### What you have to do
Omit the pictures and copy the entries exactly.
++++++
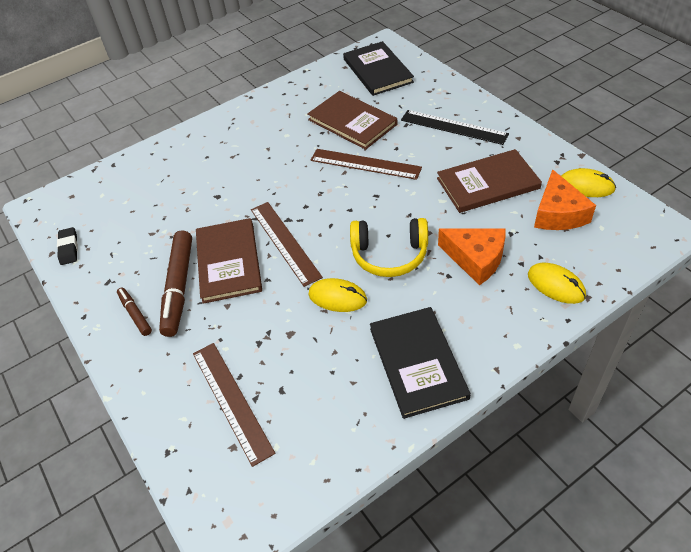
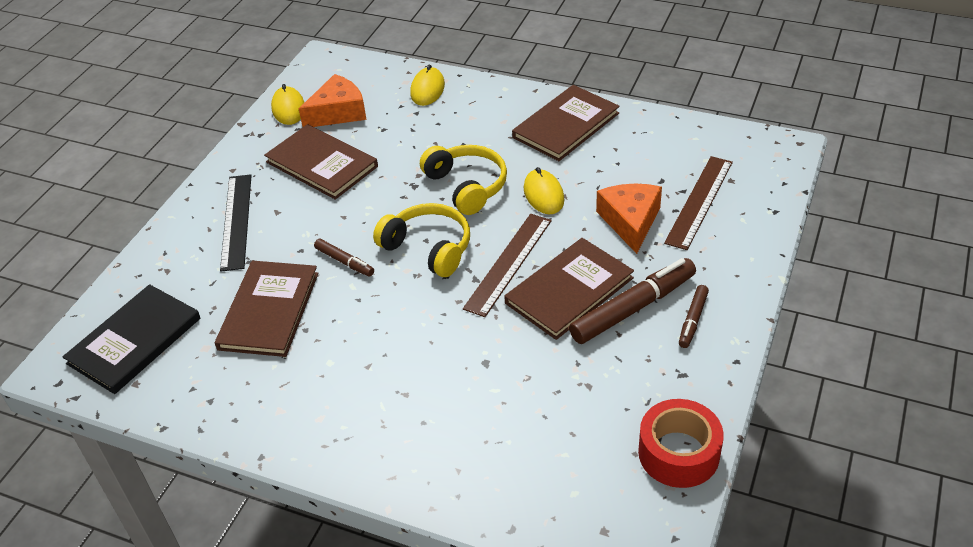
camera: 125 degrees left, 5 degrees down
(68, 248) = (678, 453): black eraser -> red tape
(340, 208) = (428, 248): none -> yellow headphones
(365, 164) = (344, 262): brown ruler -> brown marker
(418, 362) = (565, 125): black book -> brown book
(475, 259) = (431, 136): orange cheese -> orange cheese (630, 221)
++++++
### Problem solution
camera: 125 degrees left, 5 degrees down
(68, 248) = (678, 453): black eraser -> red tape
(340, 208) = (428, 248): none -> yellow headphones
(365, 164) = (344, 262): brown ruler -> brown marker
(418, 362) = (565, 125): black book -> brown book
(475, 259) = (431, 136): orange cheese -> orange cheese (630, 221)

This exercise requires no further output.